The records underneath are to be repeated exactly, with the pictures left out.

───── Data provided

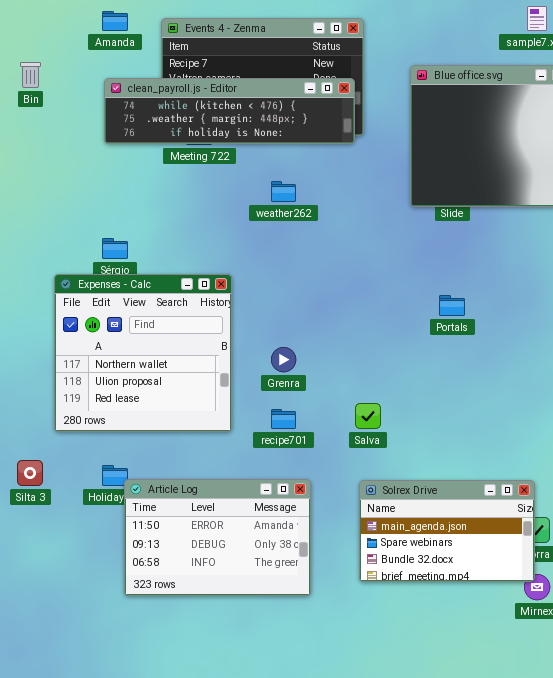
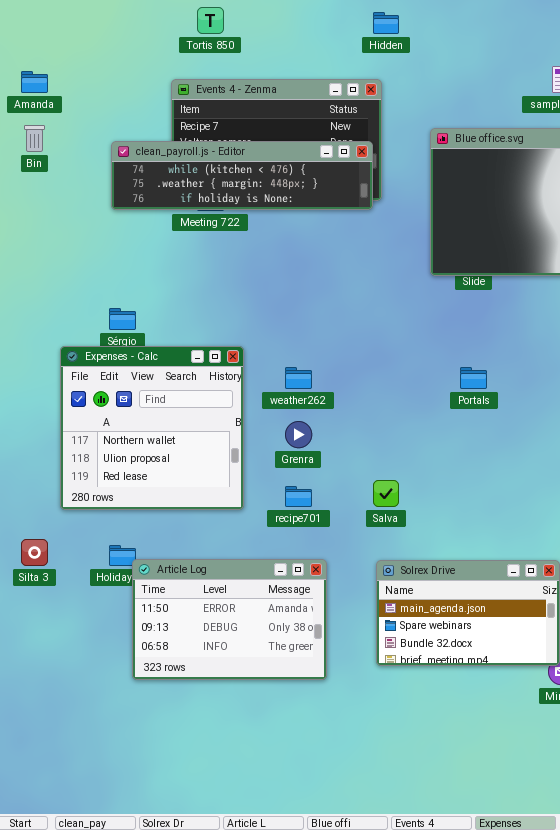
Amanda: [102,11,128,31] -> [21,71,48,93], moved
weather262: [271,181,296,202] -> [285,367,312,389], moved

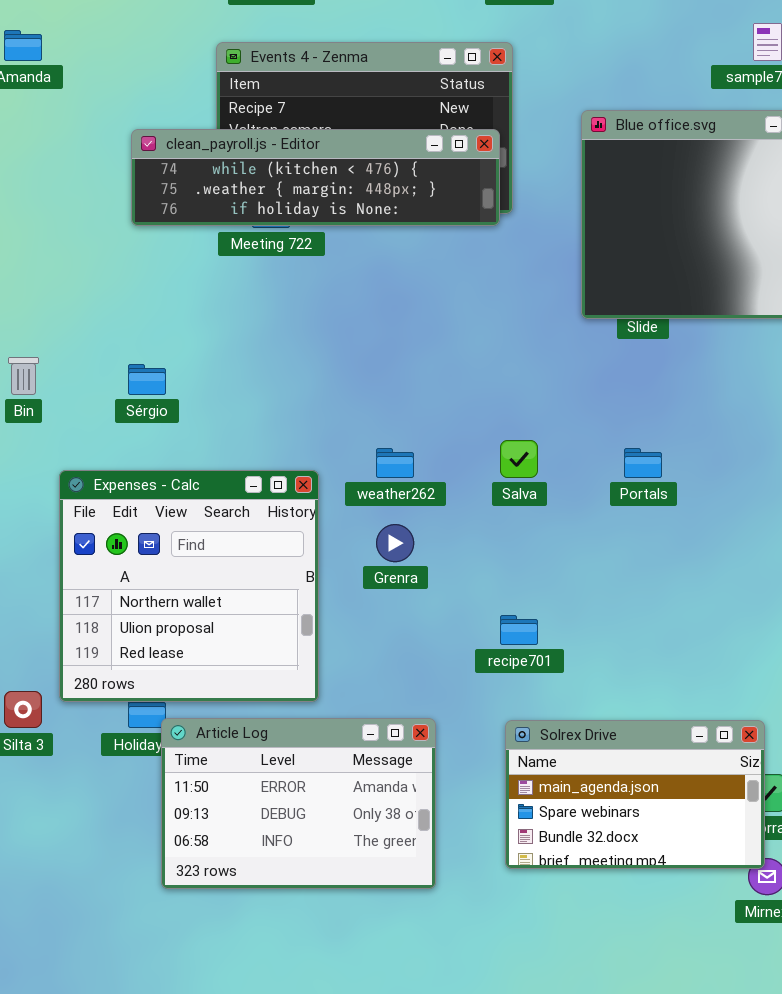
Bin: [24,125,45,152] -> [8,357,39,395], moved
Expenses - Calc: [60,346,244,510] -> [59,470,319,702], moved
Salva: [373,480,399,507] -> [500,440,538,478], moved
recipe701: [285,486,312,507] -> [500,615,538,645], moved

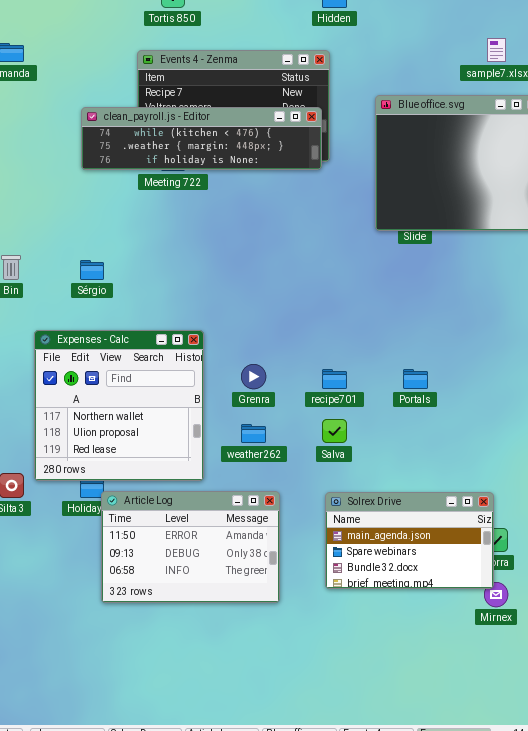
Salva: [500,440,538,478] -> [322,419,347,443], moved
weather262: [376,448,414,478] -> [241,424,266,443], moved
Portals: [624,448,662,478] -> [403,369,428,389], moved
recipe701: [500,615,538,645] -> [322,369,347,389], moved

──────────

## Solution:
Amanda: [102,11,128,31] -> [21,71,48,93], moved
weather262: [271,181,296,202] -> [285,367,312,389], moved

Bin: [24,125,45,152] -> [8,357,39,395], moved
Expenses - Calc: [60,346,244,510] -> [59,470,319,702], moved
Salva: [373,480,399,507] -> [500,440,538,478], moved
recipe701: [285,486,312,507] -> [500,615,538,645], moved

Salva: [500,440,538,478] -> [322,419,347,443], moved
weather262: [376,448,414,478] -> [241,424,266,443], moved
Portals: [624,448,662,478] -> [403,369,428,389], moved
recipe701: [500,615,538,645] -> [322,369,347,389], moved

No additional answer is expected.